• What to produce:
Display each line of the listing below that contains the string "cyan".

• Given records:

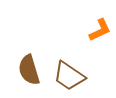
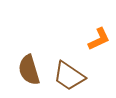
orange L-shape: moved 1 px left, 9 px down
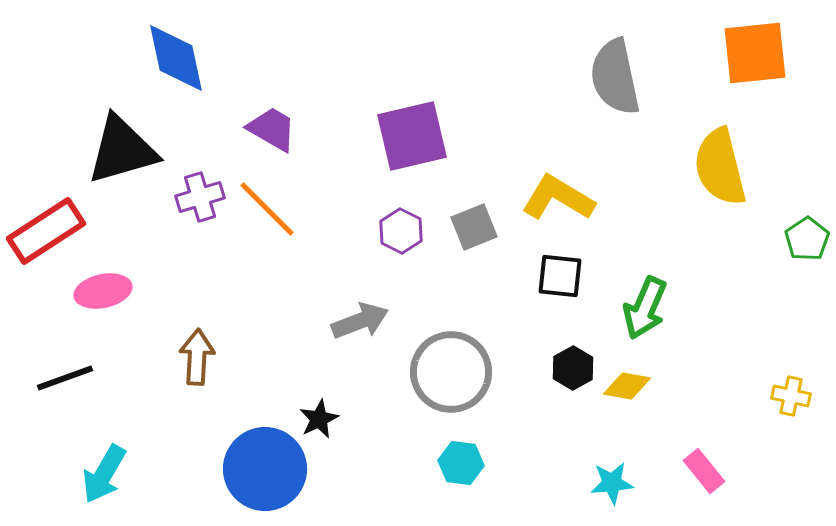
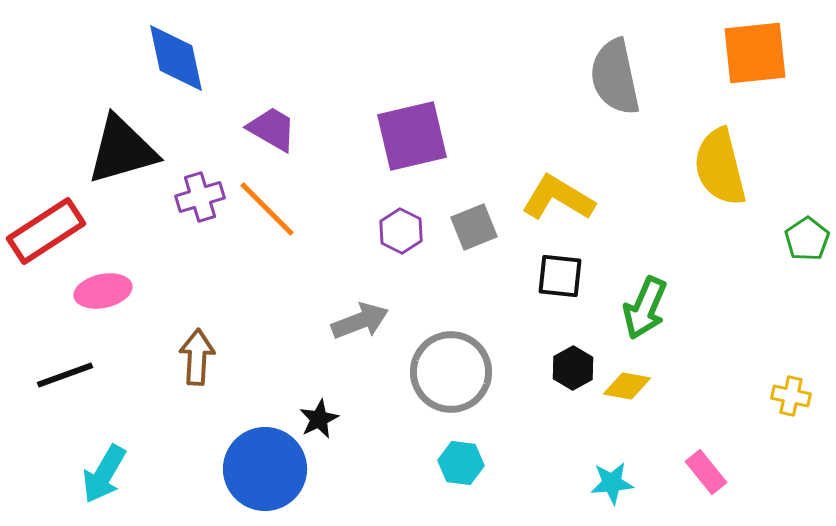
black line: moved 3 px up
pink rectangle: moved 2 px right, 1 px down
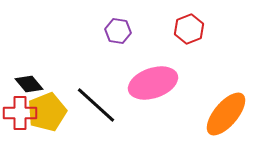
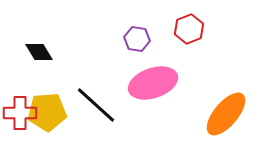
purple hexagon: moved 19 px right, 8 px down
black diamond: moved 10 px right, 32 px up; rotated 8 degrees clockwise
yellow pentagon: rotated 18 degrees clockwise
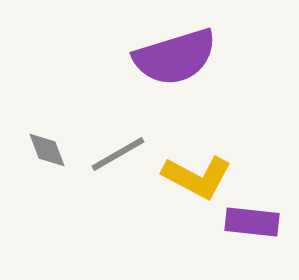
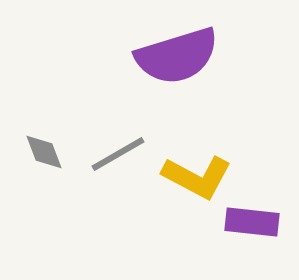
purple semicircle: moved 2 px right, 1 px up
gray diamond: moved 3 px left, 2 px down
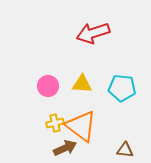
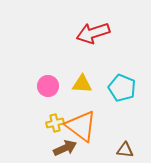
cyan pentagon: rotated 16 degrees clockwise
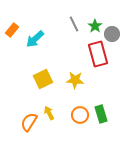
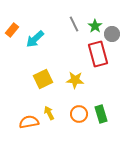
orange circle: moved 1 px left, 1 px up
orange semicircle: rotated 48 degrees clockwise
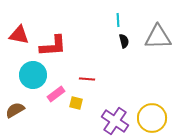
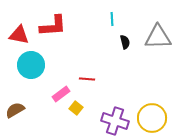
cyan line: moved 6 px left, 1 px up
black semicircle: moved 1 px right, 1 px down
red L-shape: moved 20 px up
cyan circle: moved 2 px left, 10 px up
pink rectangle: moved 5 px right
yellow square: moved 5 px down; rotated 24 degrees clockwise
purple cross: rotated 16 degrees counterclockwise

• Solution for this exercise:
cyan pentagon: rotated 16 degrees clockwise
cyan line: moved 6 px left, 1 px up
cyan circle: moved 2 px left, 10 px up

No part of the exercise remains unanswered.